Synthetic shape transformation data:
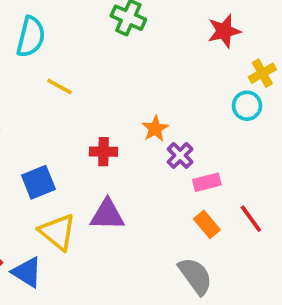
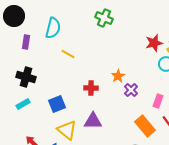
red star: (224, 31) -> (154, 43), moved
pink rectangle: (207, 182) -> (158, 101), moved, turned -56
orange rectangle: (207, 224) -> (145, 126), size x1.5

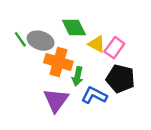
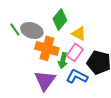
green diamond: (74, 27) -> (60, 19), turned 65
pink rectangle: (114, 48) -> (75, 52), moved

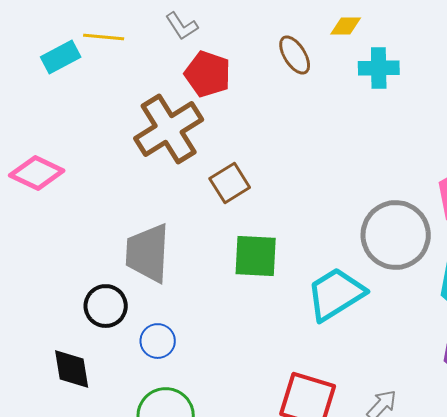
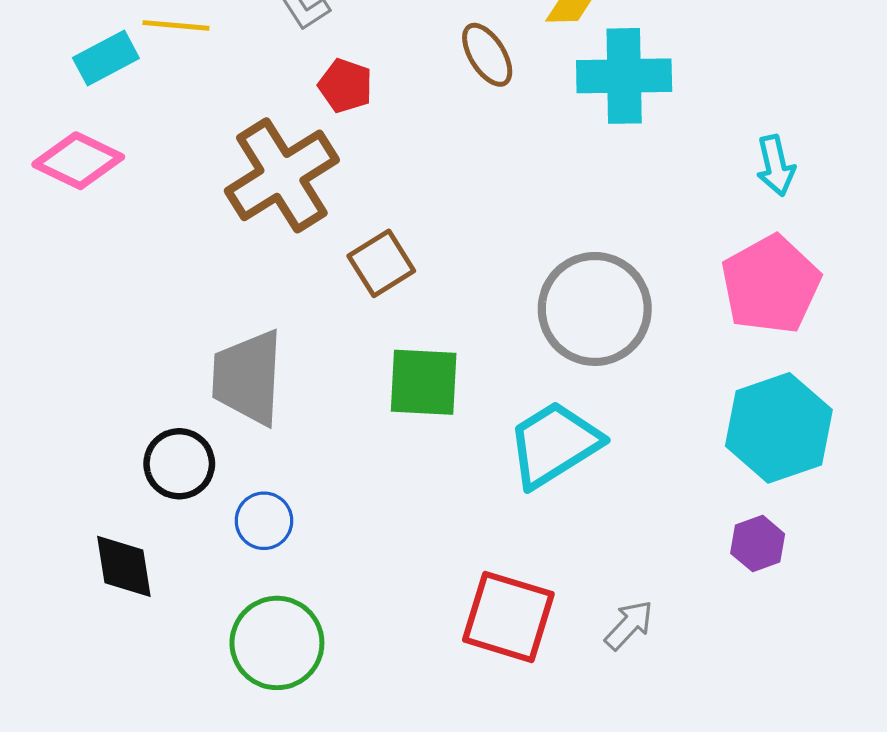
cyan cross: (379, 68) -> (624, 76), size x1.4
red pentagon: (208, 74) -> (345, 86), size x0.7
pink diamond: (37, 173) -> (78, 161), moved
gray circle: (396, 235) -> (595, 309), moved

- [Task to carry out]: Skip the pictures and print each record exactly as it stands.

- [Result of this exercise]:
red star: (224, 31) -> (154, 43), moved
pink rectangle: (207, 182) -> (158, 101), moved, turned -56
orange rectangle: (207, 224) -> (145, 126), size x1.5

green diamond: (74, 27) -> (60, 19), turned 65
pink rectangle: (114, 48) -> (75, 52), moved

cyan cross: (379, 68) -> (624, 76), size x1.4
red pentagon: (208, 74) -> (345, 86), size x0.7
pink diamond: (37, 173) -> (78, 161), moved
gray circle: (396, 235) -> (595, 309), moved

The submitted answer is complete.